Top of Records provided

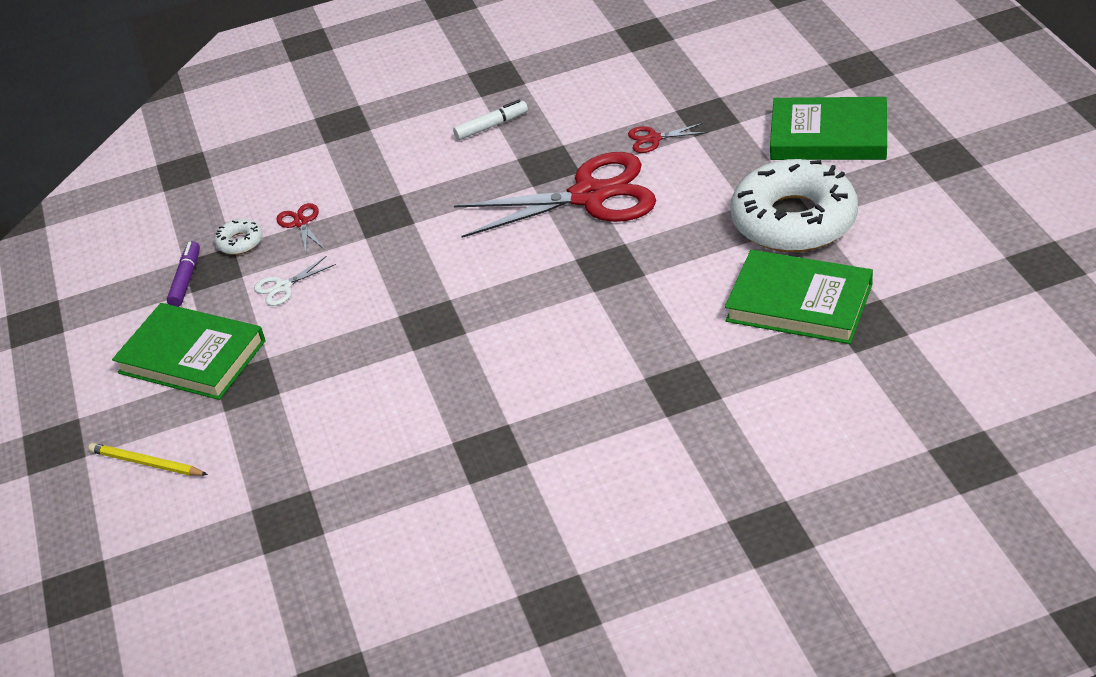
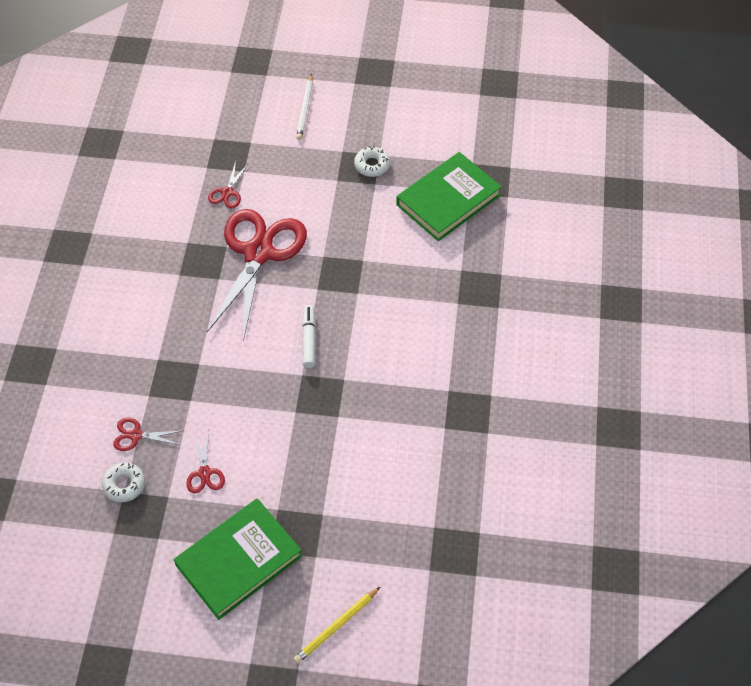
camera: 70 degrees left, 15 degrees up
purple marker [167,241,200,307] -> none
white scissors [254,256,336,306] -> red scissors [186,430,225,493]
white marker [453,100,528,140] -> white marker moved to [302,305,316,368]
white donut [731,159,858,252] -> white donut [354,146,390,177], size x0.40
green book [770,97,887,160] -> white pencil [296,74,313,140]

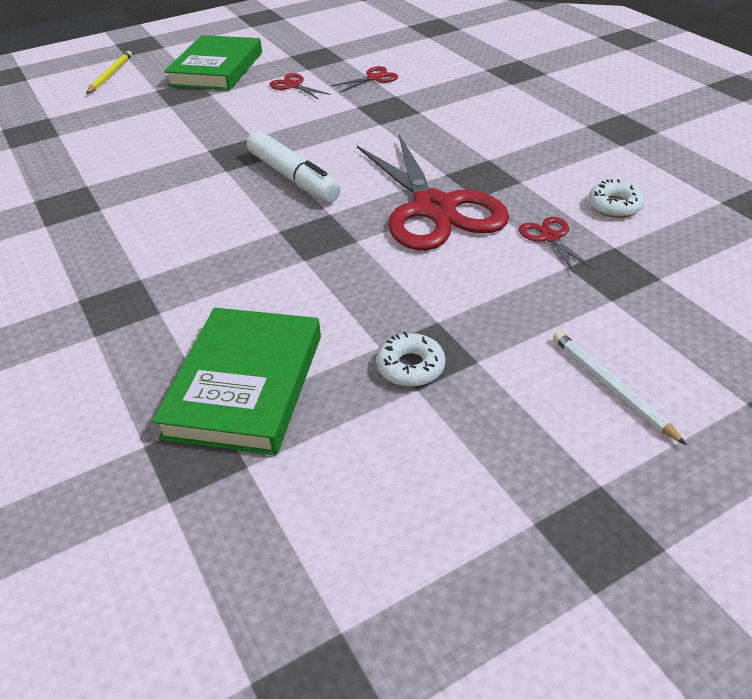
camera: 145 degrees right, 15 degrees down
white donut [102,462,145,502] -> white donut moved to [588,179,645,218]
white marker [302,305,316,368] -> white marker [247,131,341,202], size x1.58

Bottom of Records provided

What is being asked
Repeat exactly the lines from the one containing "white marker [453,100,528,140]" to the last line of the data above, both included, and write no pictures into the copy.

Reply
white marker [453,100,528,140] -> white marker moved to [302,305,316,368]
white donut [731,159,858,252] -> white donut [354,146,390,177], size x0.40
green book [770,97,887,160] -> white pencil [296,74,313,140]

camera: 145 degrees right, 15 degrees down
white donut [102,462,145,502] -> white donut moved to [588,179,645,218]
white marker [302,305,316,368] -> white marker [247,131,341,202], size x1.58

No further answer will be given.